With the images removed, return every line below exactly as it reads.

+++ DATA FOR THIS EXERCISE +++

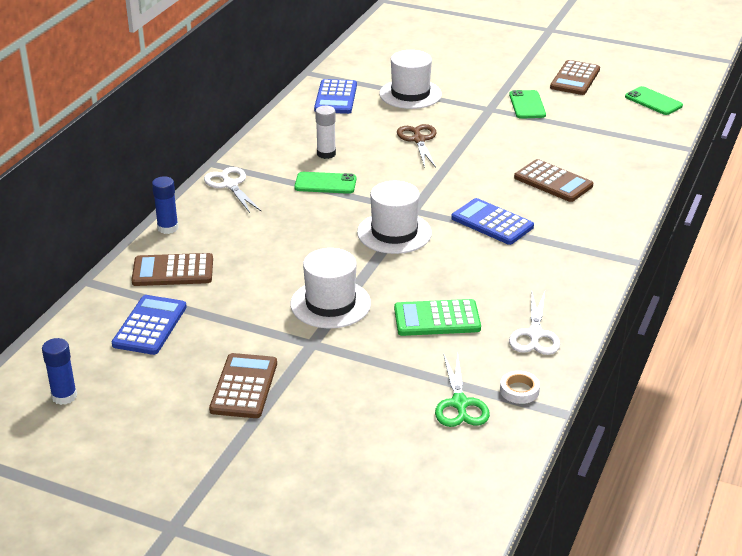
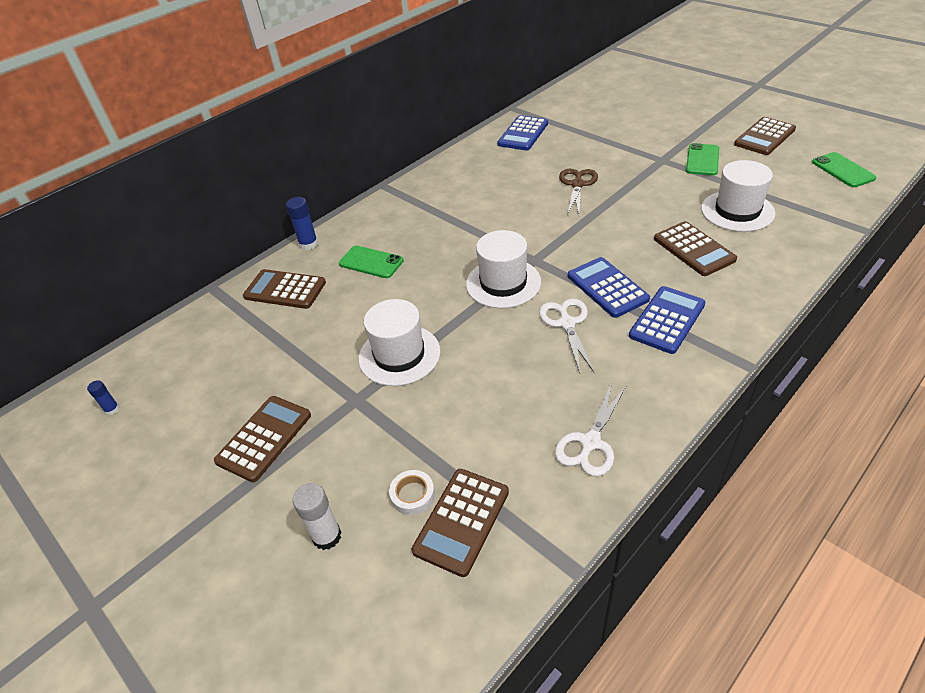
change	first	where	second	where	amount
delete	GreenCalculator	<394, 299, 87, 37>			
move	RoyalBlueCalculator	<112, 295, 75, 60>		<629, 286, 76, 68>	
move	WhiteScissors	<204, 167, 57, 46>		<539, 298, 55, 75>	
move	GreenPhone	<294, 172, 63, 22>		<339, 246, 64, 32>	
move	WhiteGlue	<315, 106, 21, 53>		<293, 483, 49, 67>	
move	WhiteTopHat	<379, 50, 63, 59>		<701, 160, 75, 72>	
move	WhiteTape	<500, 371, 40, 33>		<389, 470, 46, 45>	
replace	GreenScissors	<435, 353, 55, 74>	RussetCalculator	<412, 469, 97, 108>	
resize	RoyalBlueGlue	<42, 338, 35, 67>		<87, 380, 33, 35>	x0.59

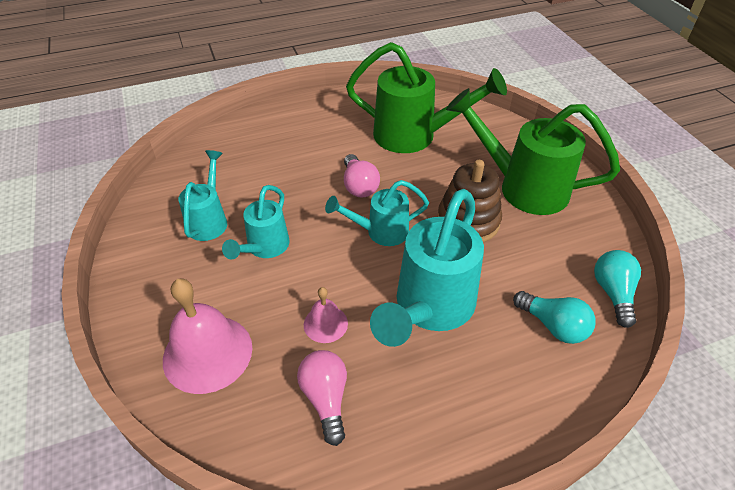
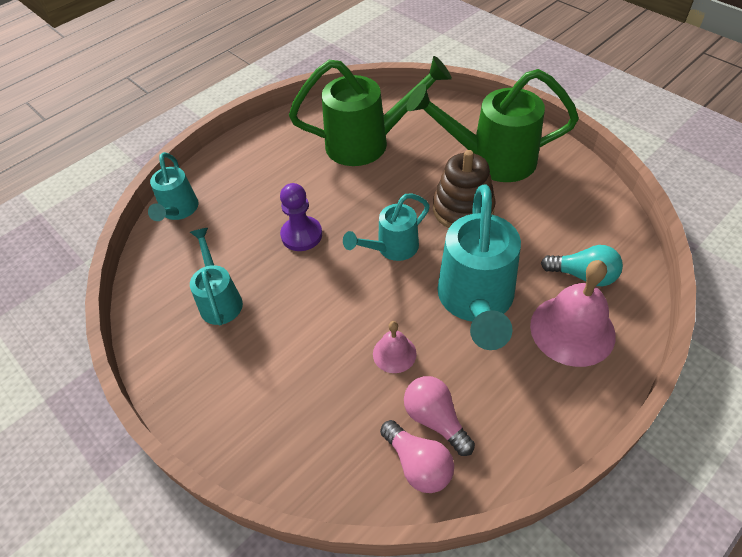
change	first	where	second	where	amount
delete	AquaBulb	<594, 250, 47, 78>			
insert			PurpleChessPawn	<280, 183, 42, 68>	
move	RosePinkBell	<163, 278, 89, 116>		<530, 260, 86, 107>	
move	AquaWateringCan	<222, 185, 68, 75>		<148, 152, 50, 69>	
move	RosePinkBulb	<344, 154, 36, 44>		<380, 420, 74, 73>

+++

* _TASK RESULT_
change	first	where	second	where	amount
delete	GreenCalculator	<394, 299, 87, 37>			
move	RoyalBlueCalculator	<112, 295, 75, 60>		<629, 286, 76, 68>	
move	WhiteScissors	<204, 167, 57, 46>		<539, 298, 55, 75>	
move	GreenPhone	<294, 172, 63, 22>		<339, 246, 64, 32>	
move	WhiteGlue	<315, 106, 21, 53>		<293, 483, 49, 67>	
move	WhiteTopHat	<379, 50, 63, 59>		<701, 160, 75, 72>	
move	WhiteTape	<500, 371, 40, 33>		<389, 470, 46, 45>	
replace	GreenScissors	<435, 353, 55, 74>	RussetCalculator	<412, 469, 97, 108>	
resize	RoyalBlueGlue	<42, 338, 35, 67>		<87, 380, 33, 35>	x0.59

change	first	where	second	where	amount
delete	AquaBulb	<594, 250, 47, 78>			
insert			PurpleChessPawn	<280, 183, 42, 68>	
move	RosePinkBell	<163, 278, 89, 116>		<530, 260, 86, 107>	
move	AquaWateringCan	<222, 185, 68, 75>		<148, 152, 50, 69>	
move	RosePinkBulb	<344, 154, 36, 44>		<380, 420, 74, 73>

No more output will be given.